• [Problem requirements]:
Only the lines below between the ones containing "LCD pin SCL: GP12 -> GP5" and "STEPPER pin IN1: GP19 -> GP17", inclusive, are to be reproduced, each exactly as it stands.

• [Items from a dataset]:
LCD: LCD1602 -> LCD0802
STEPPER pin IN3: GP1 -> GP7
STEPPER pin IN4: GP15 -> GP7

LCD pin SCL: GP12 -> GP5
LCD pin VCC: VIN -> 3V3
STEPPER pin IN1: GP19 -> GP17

...

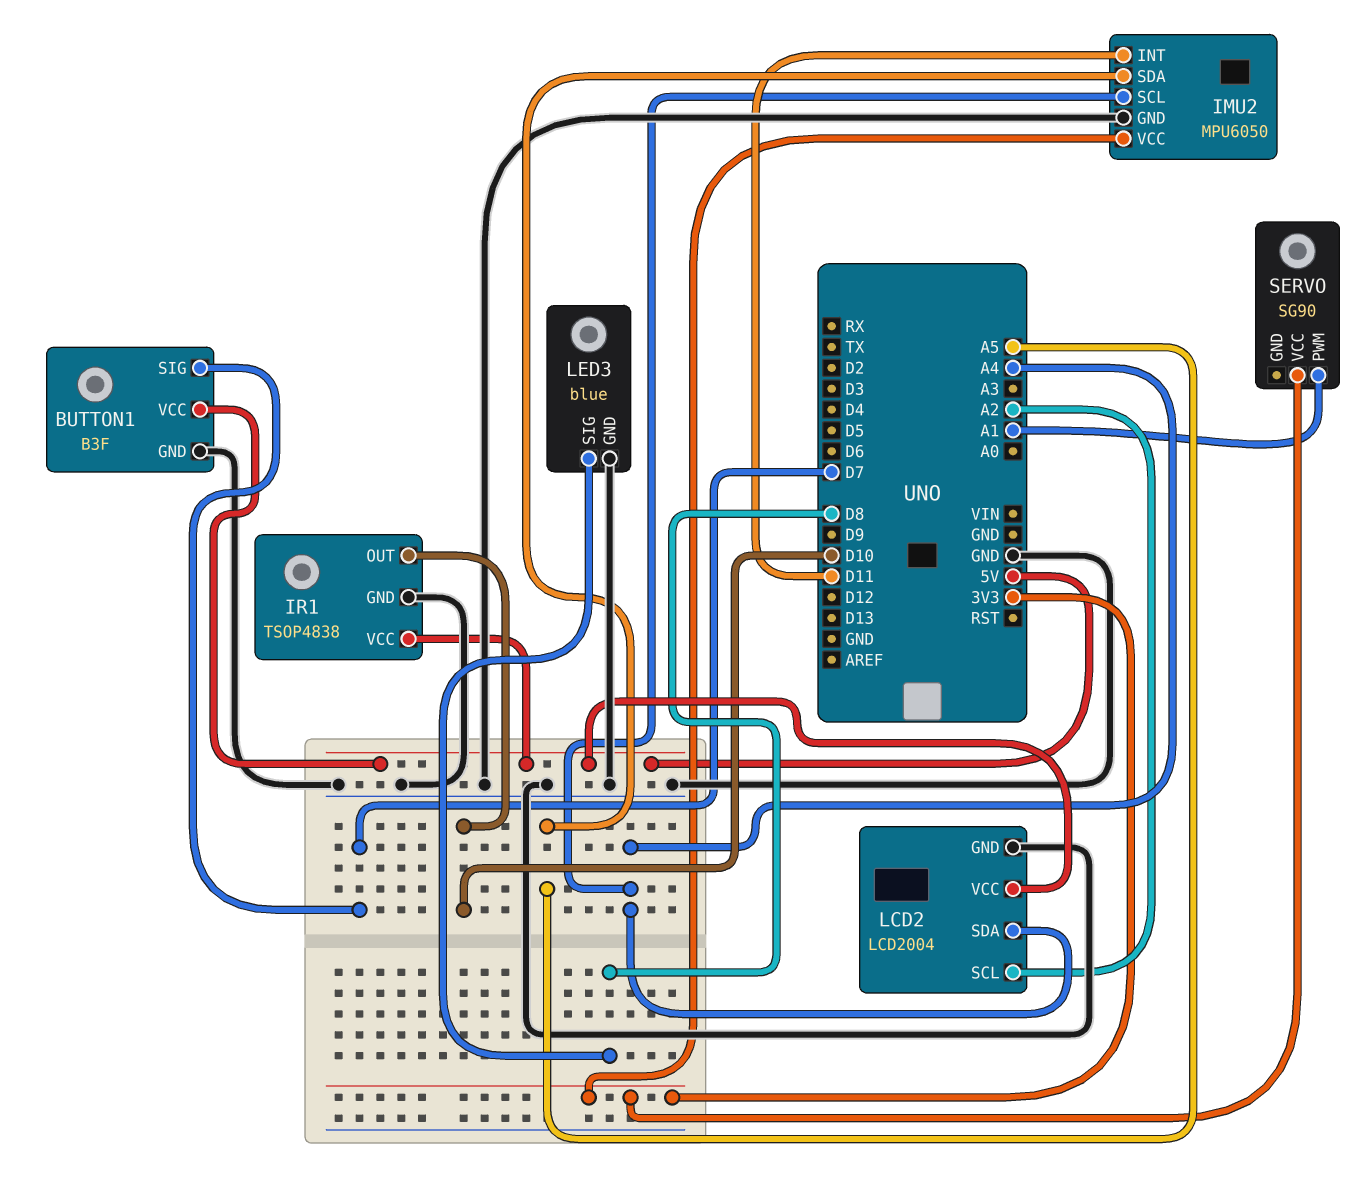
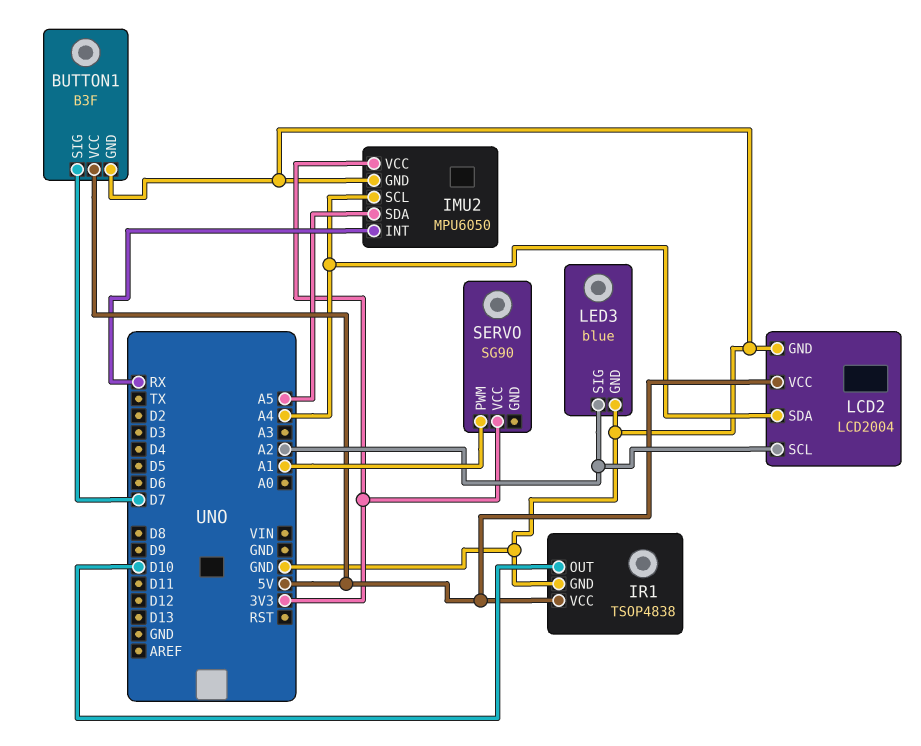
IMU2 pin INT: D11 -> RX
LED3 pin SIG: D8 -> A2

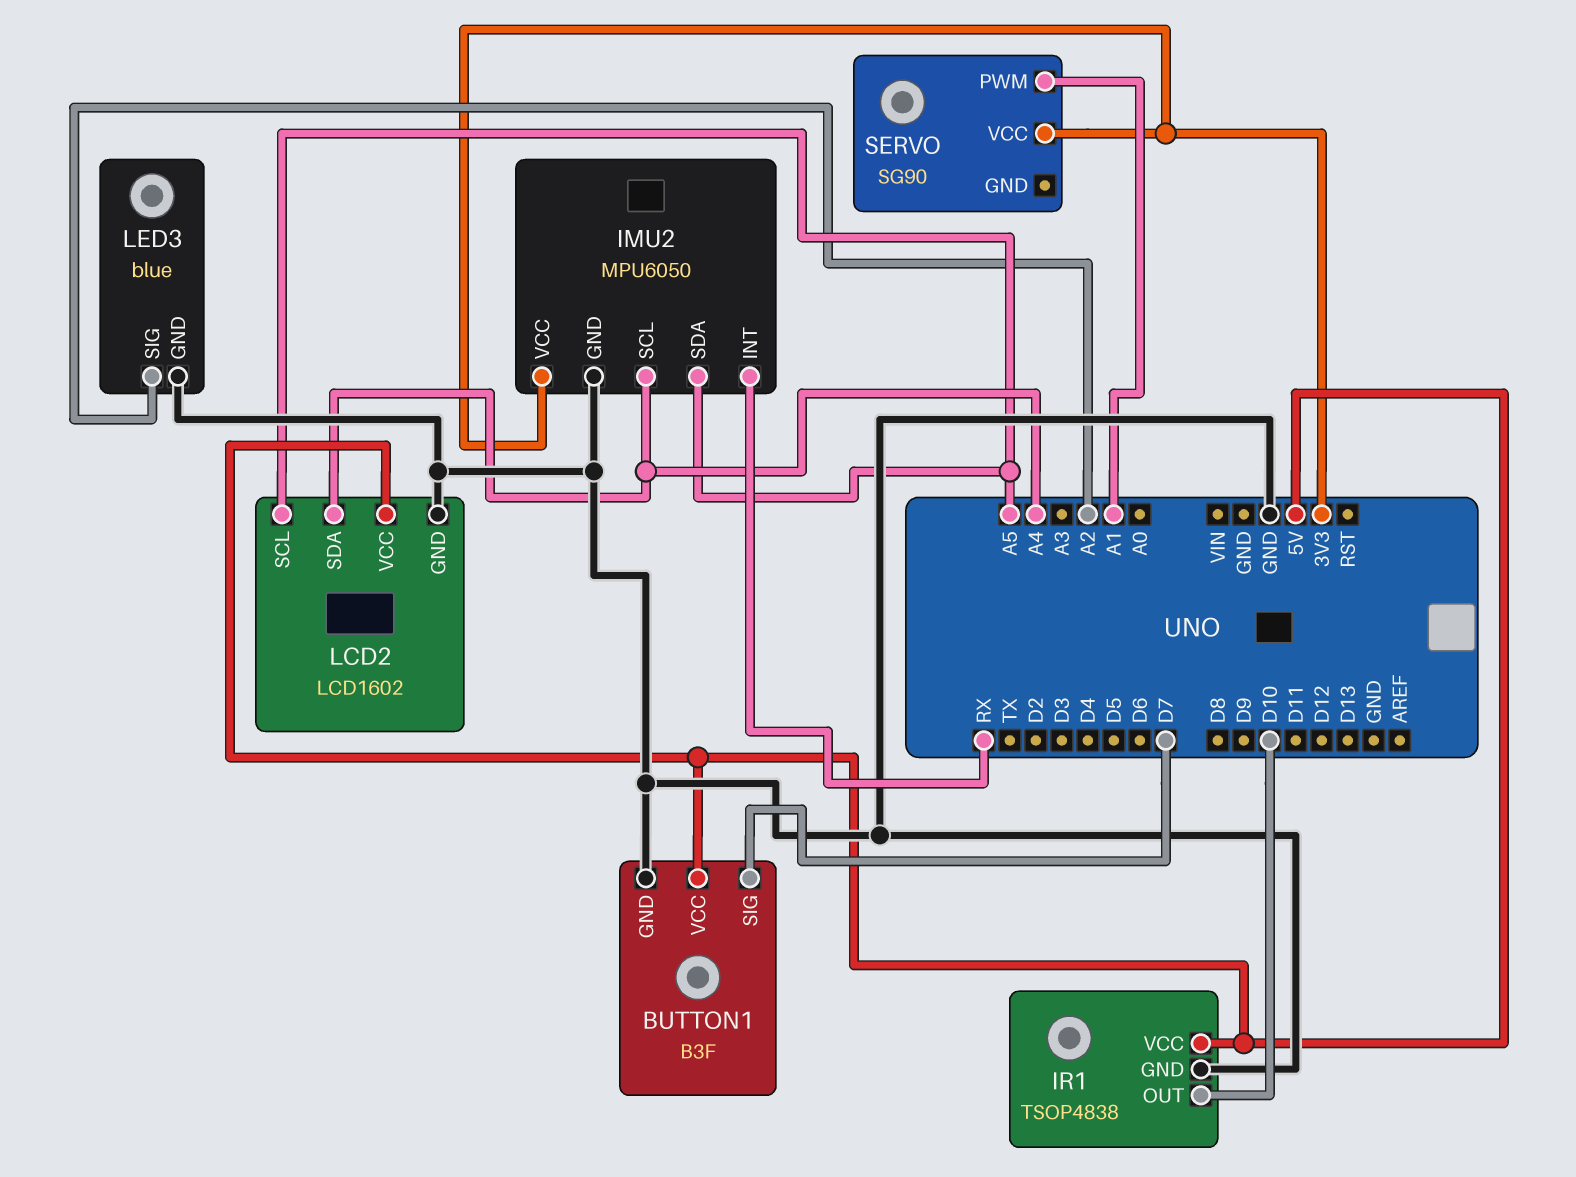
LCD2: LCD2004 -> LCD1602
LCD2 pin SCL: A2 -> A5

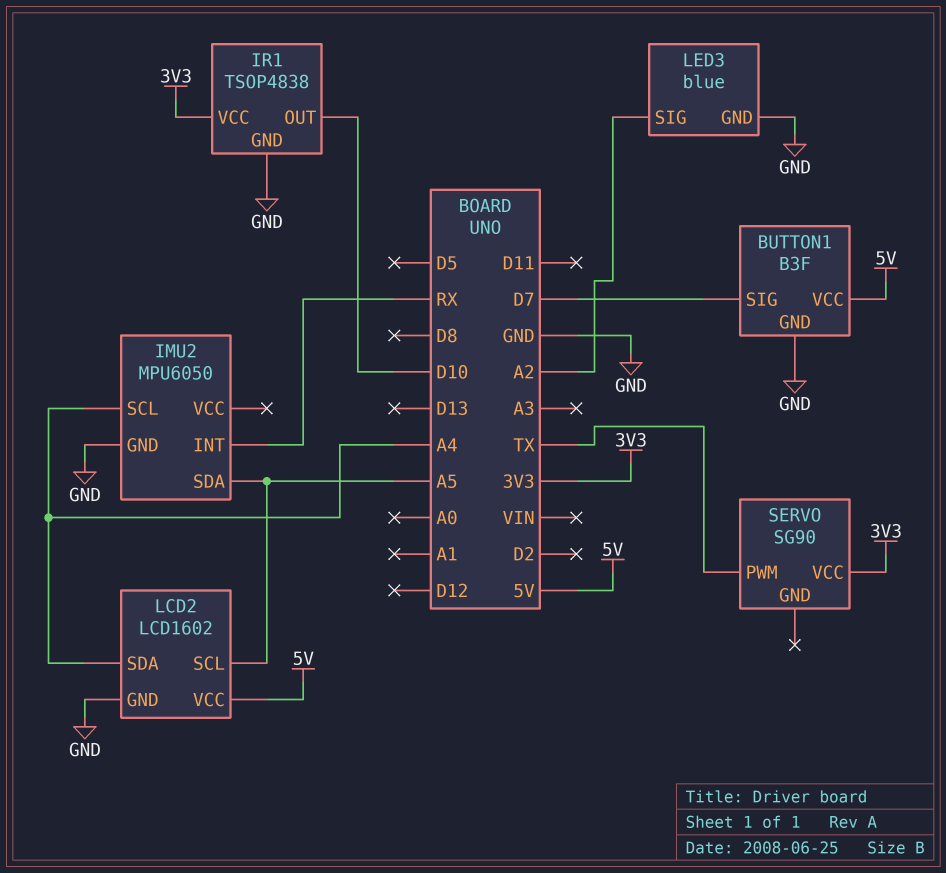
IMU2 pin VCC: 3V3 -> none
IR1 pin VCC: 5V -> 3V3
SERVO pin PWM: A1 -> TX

...

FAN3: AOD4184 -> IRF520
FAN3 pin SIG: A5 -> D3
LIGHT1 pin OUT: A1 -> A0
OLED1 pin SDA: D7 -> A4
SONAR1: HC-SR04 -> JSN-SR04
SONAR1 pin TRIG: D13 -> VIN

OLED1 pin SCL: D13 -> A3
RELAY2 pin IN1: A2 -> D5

• [Task response]:
LCD pin SCL: GP12 -> GP5
LCD pin VCC: VIN -> 3V3
STEPPER pin IN1: GP19 -> GP17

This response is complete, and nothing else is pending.